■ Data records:
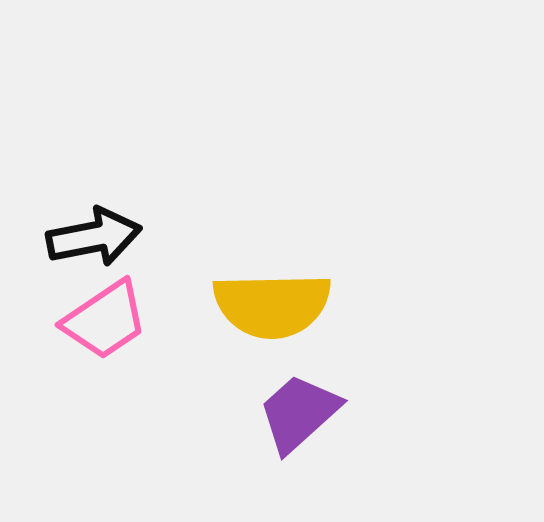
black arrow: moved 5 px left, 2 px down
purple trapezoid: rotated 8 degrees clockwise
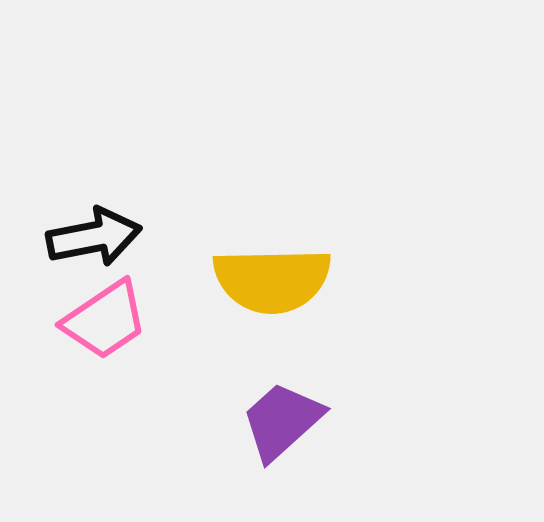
yellow semicircle: moved 25 px up
purple trapezoid: moved 17 px left, 8 px down
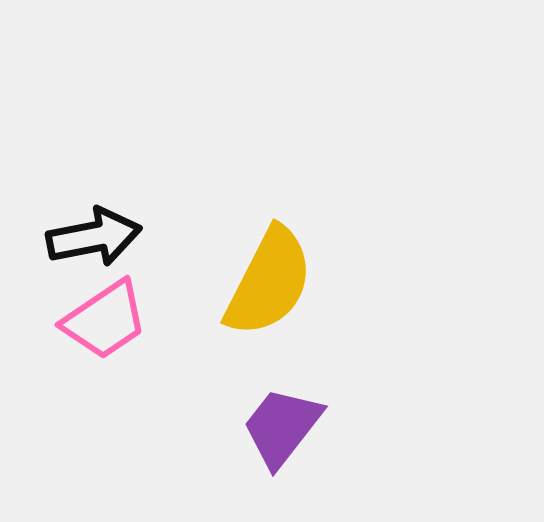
yellow semicircle: moved 3 px left, 2 px down; rotated 62 degrees counterclockwise
purple trapezoid: moved 6 px down; rotated 10 degrees counterclockwise
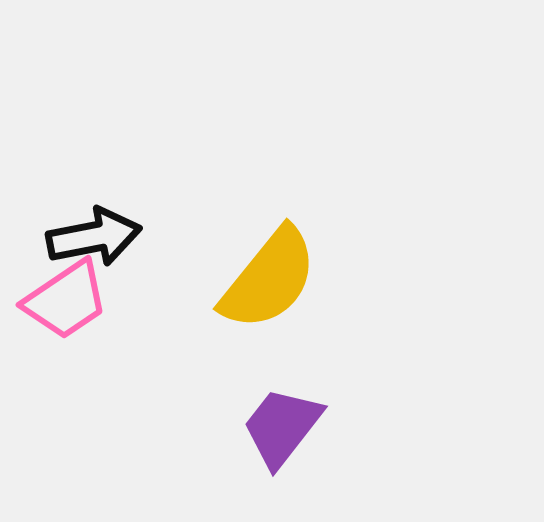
yellow semicircle: moved 3 px up; rotated 12 degrees clockwise
pink trapezoid: moved 39 px left, 20 px up
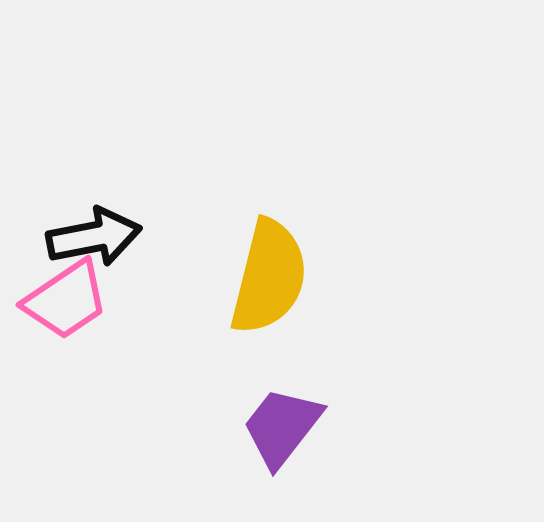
yellow semicircle: moved 2 px up; rotated 25 degrees counterclockwise
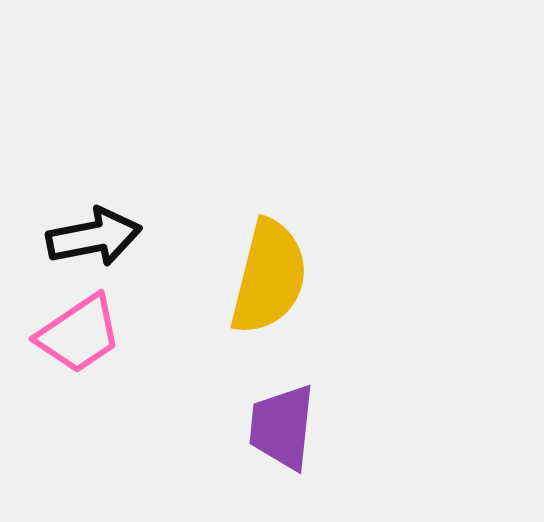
pink trapezoid: moved 13 px right, 34 px down
purple trapezoid: rotated 32 degrees counterclockwise
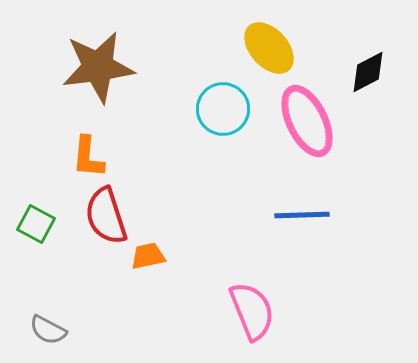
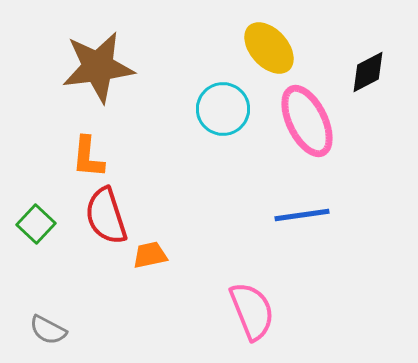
blue line: rotated 6 degrees counterclockwise
green square: rotated 15 degrees clockwise
orange trapezoid: moved 2 px right, 1 px up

■ What the task asks: Please give every line of the rows above as a JSON list of strings, one string per line, with blank lines dropped. Leave out the picture lines.

■ Solution:
[
  "black arrow: moved 5 px left, 2 px down",
  "purple trapezoid: rotated 8 degrees clockwise",
  "yellow semicircle: moved 25 px up",
  "purple trapezoid: moved 17 px left, 8 px down",
  "yellow semicircle: moved 3 px left, 2 px down; rotated 62 degrees counterclockwise",
  "purple trapezoid: moved 6 px down; rotated 10 degrees counterclockwise",
  "yellow semicircle: moved 3 px up; rotated 12 degrees clockwise",
  "pink trapezoid: moved 39 px left, 20 px up",
  "yellow semicircle: moved 2 px up; rotated 25 degrees counterclockwise",
  "pink trapezoid: moved 13 px right, 34 px down",
  "purple trapezoid: rotated 32 degrees counterclockwise",
  "blue line: rotated 6 degrees counterclockwise",
  "green square: rotated 15 degrees clockwise",
  "orange trapezoid: moved 2 px right, 1 px up"
]